• Task details: All lines ahead of the one containing "The BrownCapsule moved" are to be left out; that line and each one after it, through the end of the records below, are to be duplicated exactly.

*** Opening Data for this exercise ***

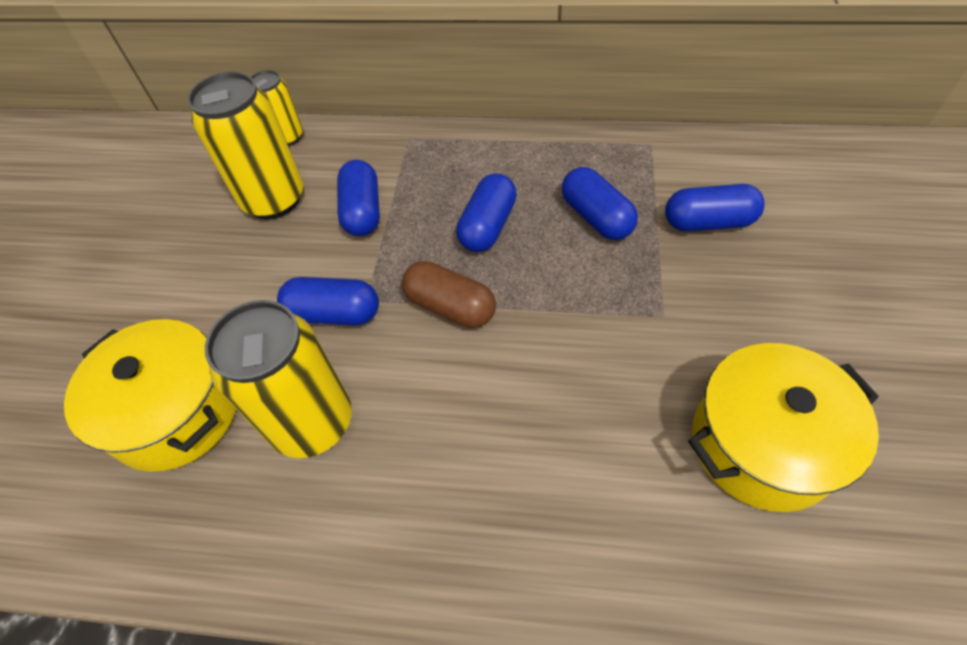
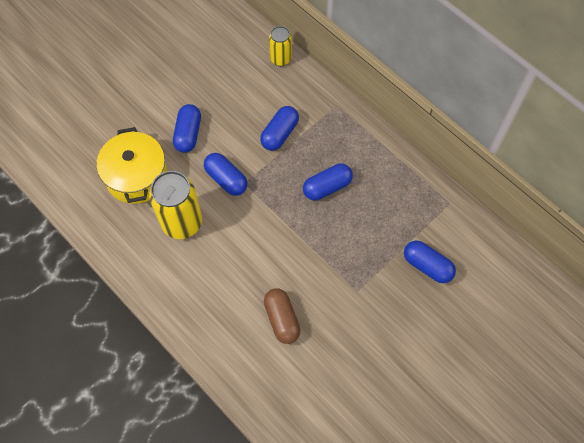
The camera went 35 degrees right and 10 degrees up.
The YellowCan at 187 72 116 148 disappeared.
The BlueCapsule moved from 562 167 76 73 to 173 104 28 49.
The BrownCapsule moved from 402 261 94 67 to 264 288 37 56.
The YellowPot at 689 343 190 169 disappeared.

*** Closing Data for this exercise ***

• Task result:
The BrownCapsule moved from 402 261 94 67 to 264 288 37 56.
The YellowPot at 689 343 190 169 disappeared.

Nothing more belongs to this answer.